[Supplied entries Boundary: Start]
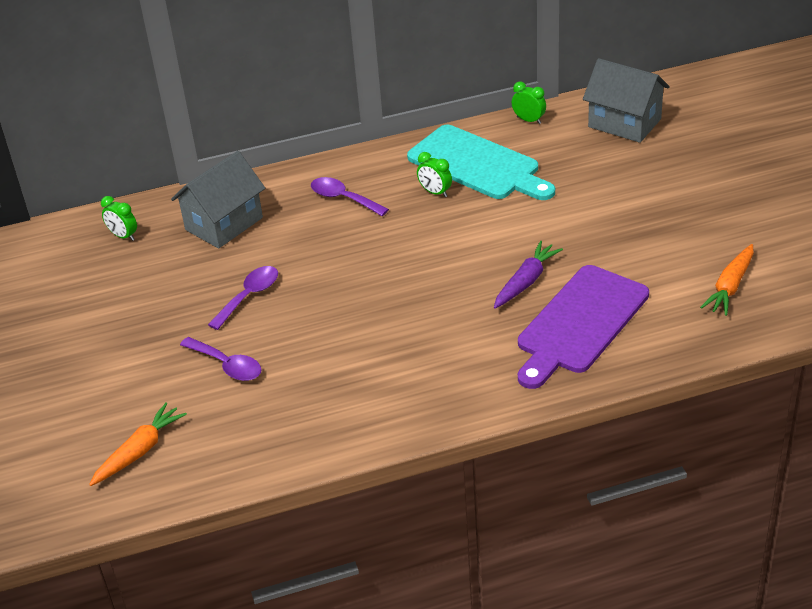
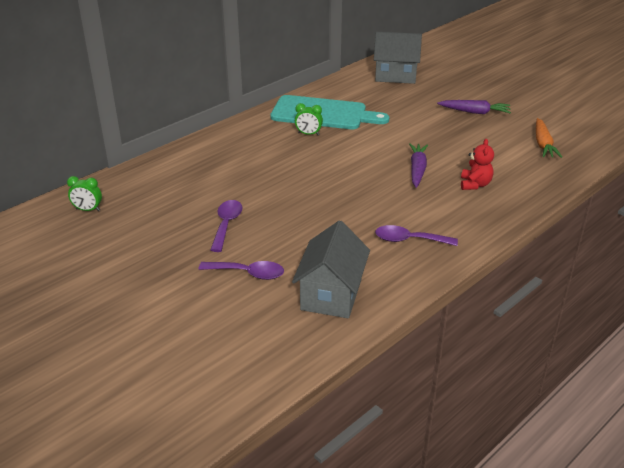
camera: 30 degrees left, 5 degrees down
orange carrot [89,402,187,486] -> none
grey house [171,151,265,249] -> grey house moved to [292,220,370,318]
purple spoon [311,177,389,216] -> purple spoon moved to [375,225,458,246]
green clock [512,82,546,124] -> none
purple cutting board [518,265,649,389] -> red teddy bear [461,139,494,190]
none -> purple carrot [437,100,511,114]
[Supplied entries Boundary: End]
Your task is to show every line of the listing above containing "carrot".

__Task answer__
orange carrot [89,402,187,486] -> none
none -> purple carrot [437,100,511,114]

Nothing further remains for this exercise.